__PROBLEM TO WORK ON__: The listing below is to be duplicated exactly, with every picture omitted.

__RECORDED INFORMATION__:
☆ ☆ ☆ ☆ ☆ ☆ ☆

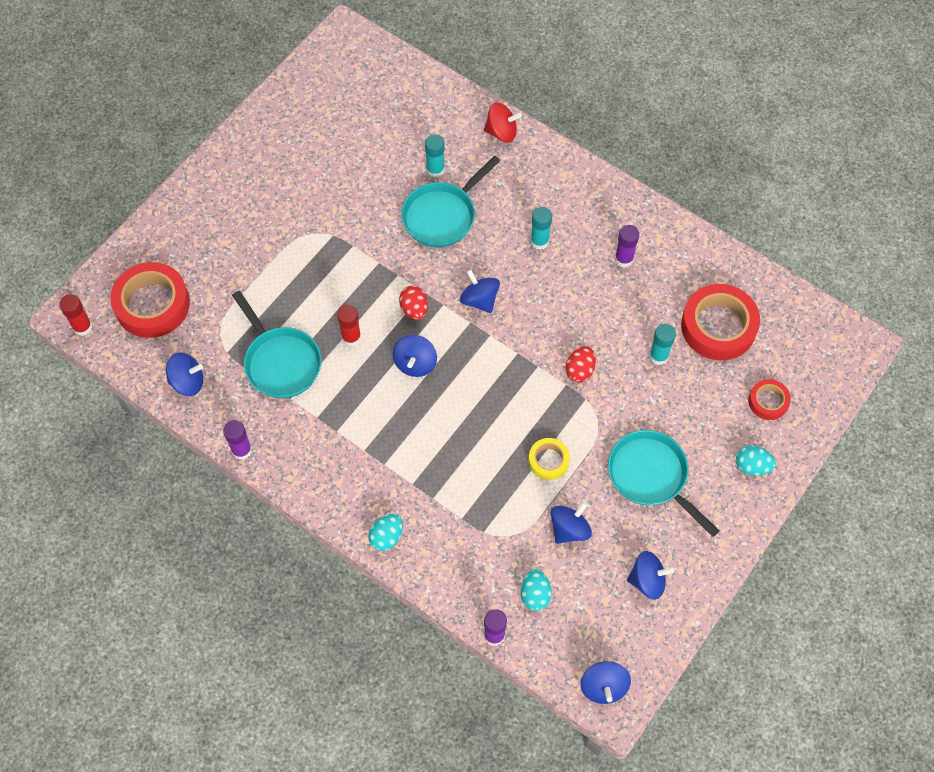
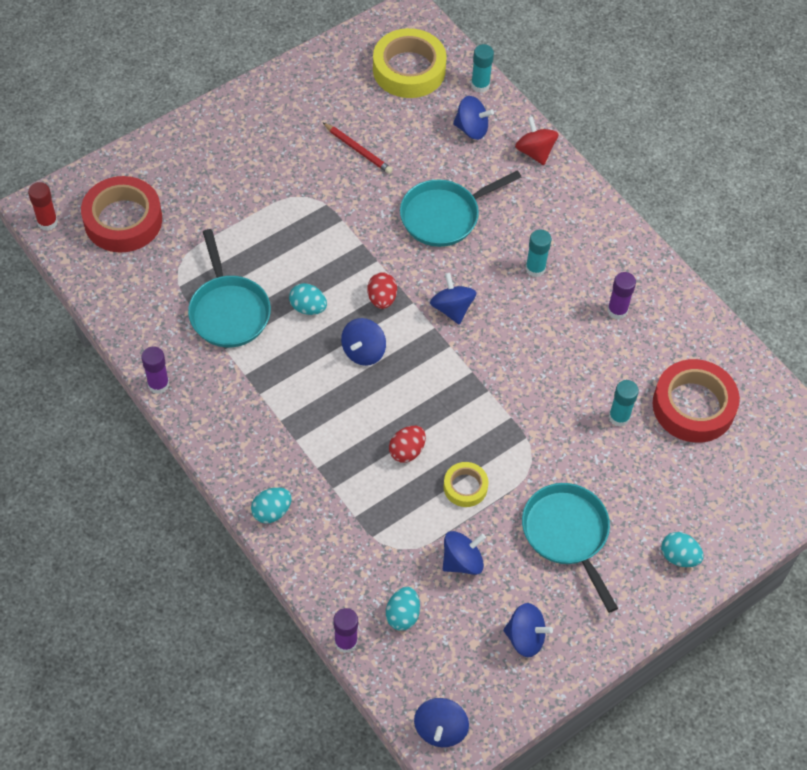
camera: 15 degrees right, 5 degrees down
(187, 382) = (130, 303): blue spinning top -> blue spinning top (471, 129)
(343, 175) = (358, 150): none -> red pencil
(351, 337) = (308, 308): red glue stick -> turquoise egg
(362, 86) = (409, 69): none -> yellow tape
(435, 170) = (453, 170): turquoise glue stick -> turquoise glue stick (480, 85)
(501, 132) = (535, 152): red spinning top -> red spinning top turned 135 degrees counterclockwise
(580, 370) = (530, 407): red egg -> red egg (407, 451)
(768, 401) = (719, 496): red tape -> none

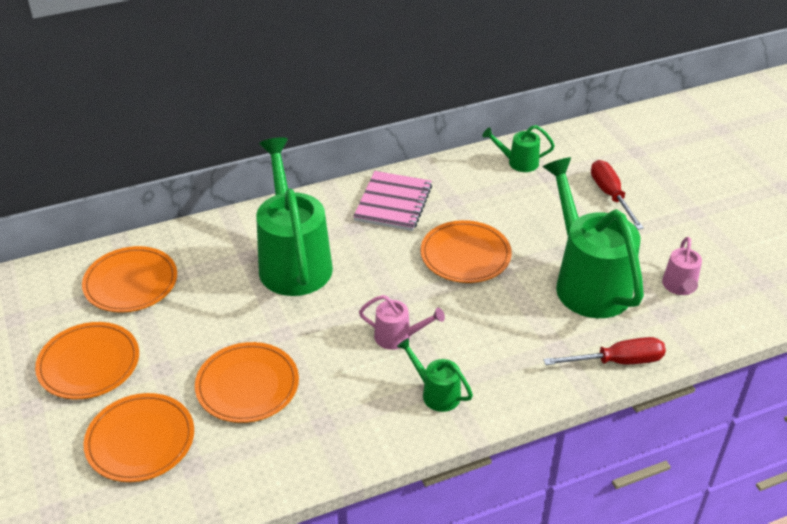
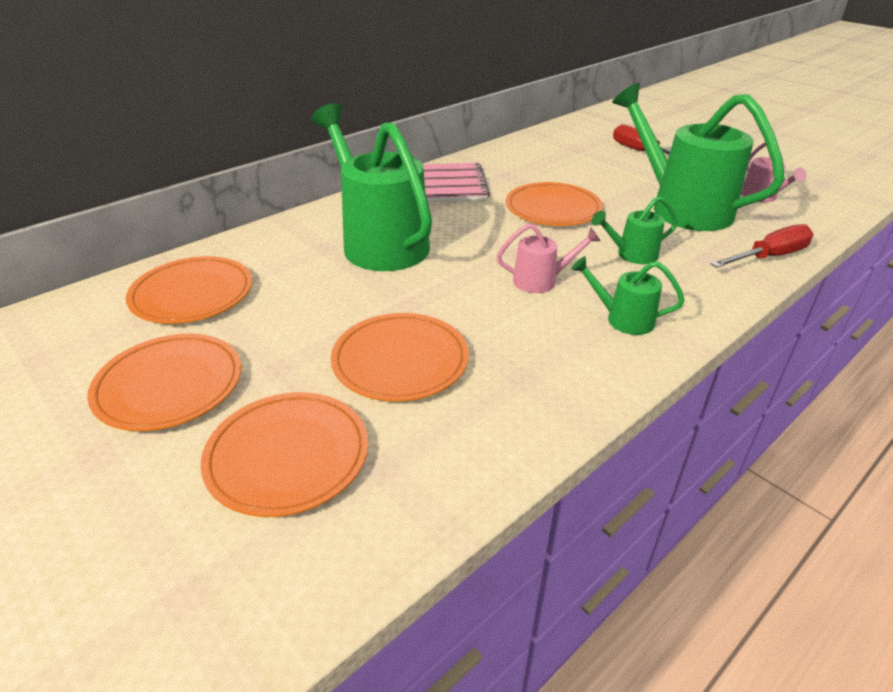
camera: 20 degrees left, 5 degrees down
(518, 162) = (543, 144): green watering can -> green watering can (631, 255)

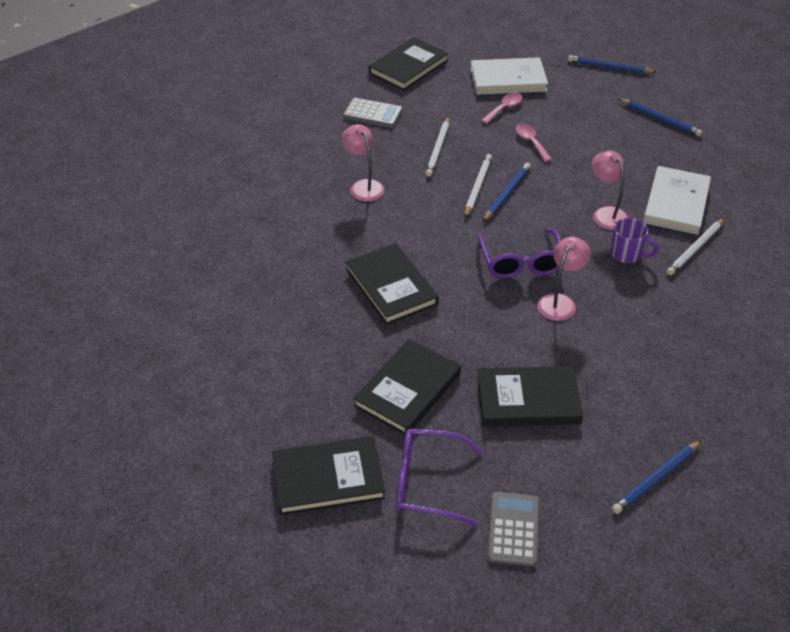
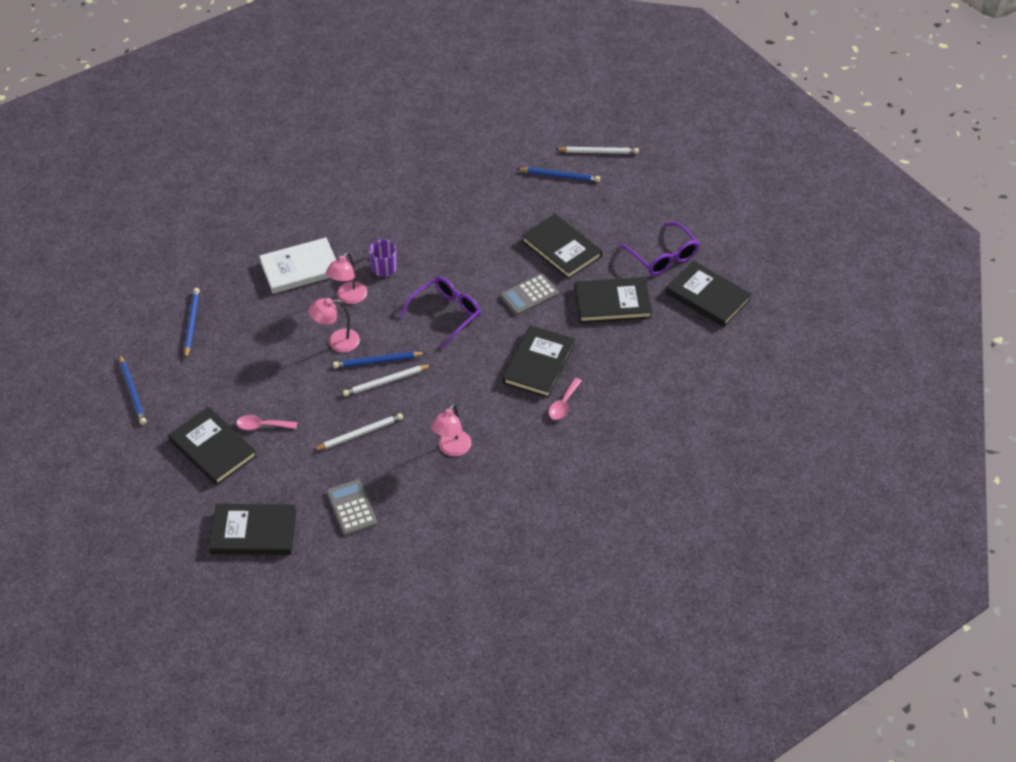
camera: 130 degrees left, 5 degrees up
(508, 79) = (213, 448): white book -> black book
(513, 529) = (651, 210): grey calculator -> grey calculator (529, 295)
(531, 142) = (296, 383): pink spoon -> pink spoon (563, 404)
(560, 302) = (464, 276): pink lamp -> pink lamp (337, 341)
(695, 249) = (344, 238): white pencil -> white pencil (598, 152)

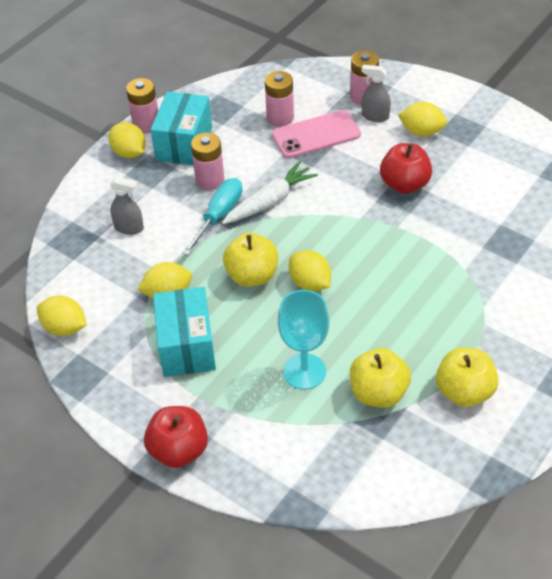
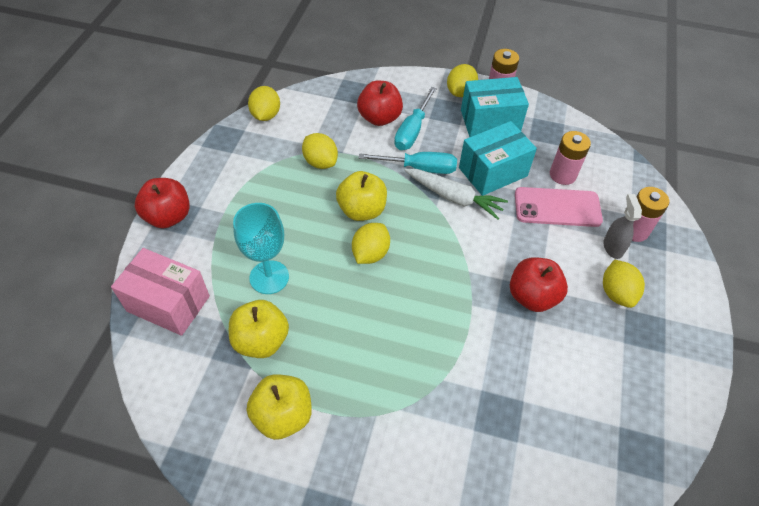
camera: 65 degrees right, 5 degrees up
(129, 228) = (379, 118): grey spray bottle -> red apple
(163, 206) = (412, 130): none -> turquoise screwdriver
(186, 346) = (271, 190): turquoise box -> turquoise box (493, 172)
(210, 180) = (457, 150): pink battery -> none
(302, 467) = (168, 303): none -> pink box
(316, 135) = (557, 207): pink phone -> pink phone turned 45 degrees counterclockwise

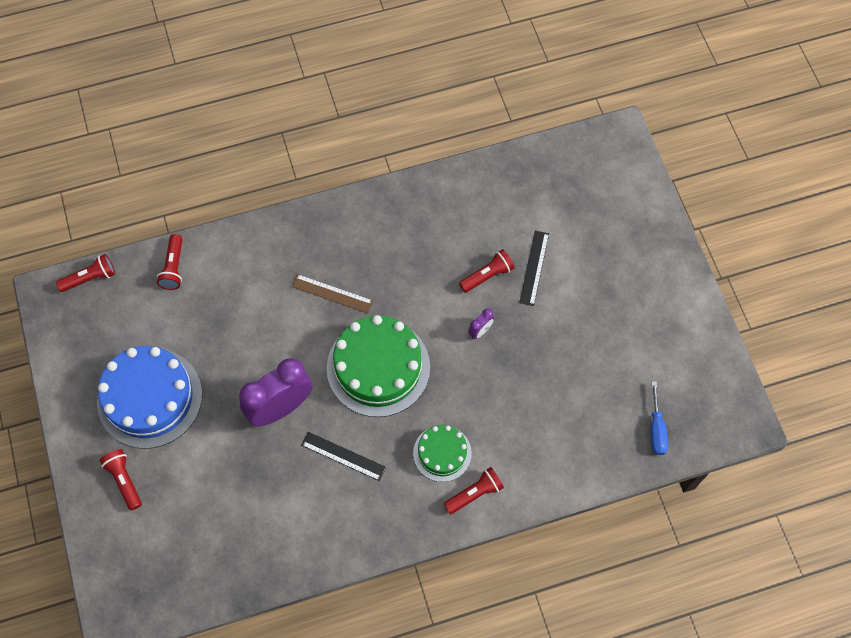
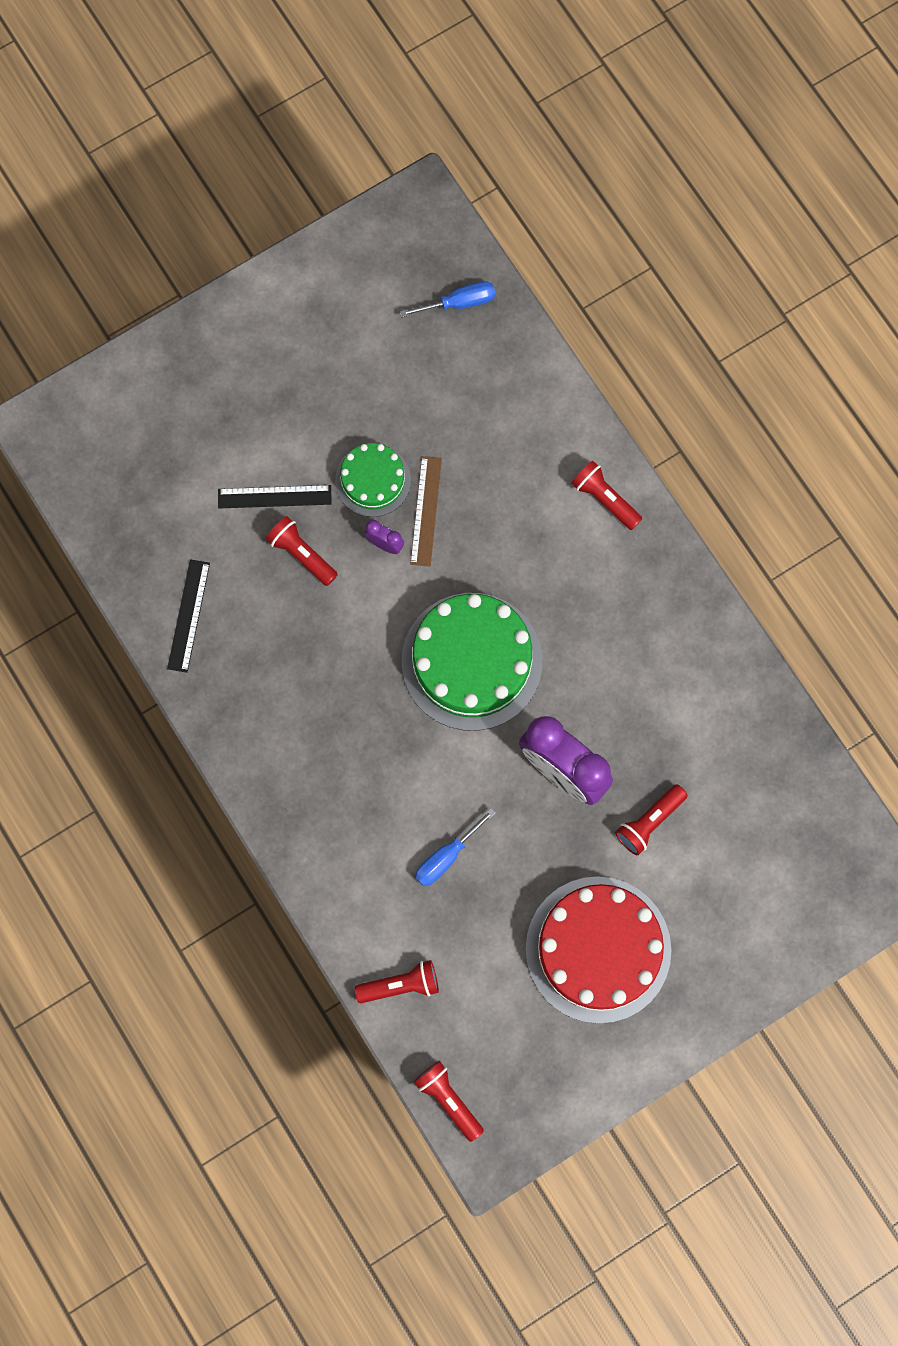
camera: 105 degrees left, 10 degrees up
(124, 480) = (717, 941): red flashlight -> red flashlight (649, 822)
(150, 398) = (598, 949): blue cake -> red cake
(247, 316) = (446, 856): none -> blue screwdriver
(332, 293) = (382, 752): brown ruler -> brown ruler (426, 511)
(343, 456) = (603, 671): black ruler -> black ruler (188, 615)
(442, 453) = (564, 551): green cake -> green cake (373, 480)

☆ ☆ ☆ ☆ ☆ ☆ ☆

__SOLUTION TO THIS TASK__:
camera: 15 degrees right, 5 degrees down
(187, 382) = (130, 303): blue spinning top -> blue spinning top (471, 129)
(343, 175) = (358, 150): none -> red pencil
(351, 337) = (308, 308): red glue stick -> turquoise egg
(362, 86) = (409, 69): none -> yellow tape
(435, 170) = (453, 170): turquoise glue stick -> turquoise glue stick (480, 85)
(501, 132) = (535, 152): red spinning top -> red spinning top turned 135 degrees counterclockwise
(580, 370) = (530, 407): red egg -> red egg (407, 451)
(768, 401) = (719, 496): red tape -> none

camera: 20 degrees left, 5 degrees down
(518, 162) = (543, 144): green watering can -> green watering can (631, 255)

camera: 130 degrees left, 5 degrees up
(508, 79) = (213, 448): white book -> black book
(513, 529) = (651, 210): grey calculator -> grey calculator (529, 295)
(531, 142) = (296, 383): pink spoon -> pink spoon (563, 404)
(560, 302) = (464, 276): pink lamp -> pink lamp (337, 341)
(695, 249) = (344, 238): white pencil -> white pencil (598, 152)

camera: 65 degrees right, 5 degrees up
(129, 228) = (379, 118): grey spray bottle -> red apple
(163, 206) = (412, 130): none -> turquoise screwdriver
(186, 346) = (271, 190): turquoise box -> turquoise box (493, 172)
(210, 180) = (457, 150): pink battery -> none
(302, 467) = (168, 303): none -> pink box
(316, 135) = (557, 207): pink phone -> pink phone turned 45 degrees counterclockwise

camera: 105 degrees left, 10 degrees up
(124, 480) = (717, 941): red flashlight -> red flashlight (649, 822)
(150, 398) = (598, 949): blue cake -> red cake
(247, 316) = (446, 856): none -> blue screwdriver
(332, 293) = (382, 752): brown ruler -> brown ruler (426, 511)
(343, 456) = (603, 671): black ruler -> black ruler (188, 615)
(442, 453) = (564, 551): green cake -> green cake (373, 480)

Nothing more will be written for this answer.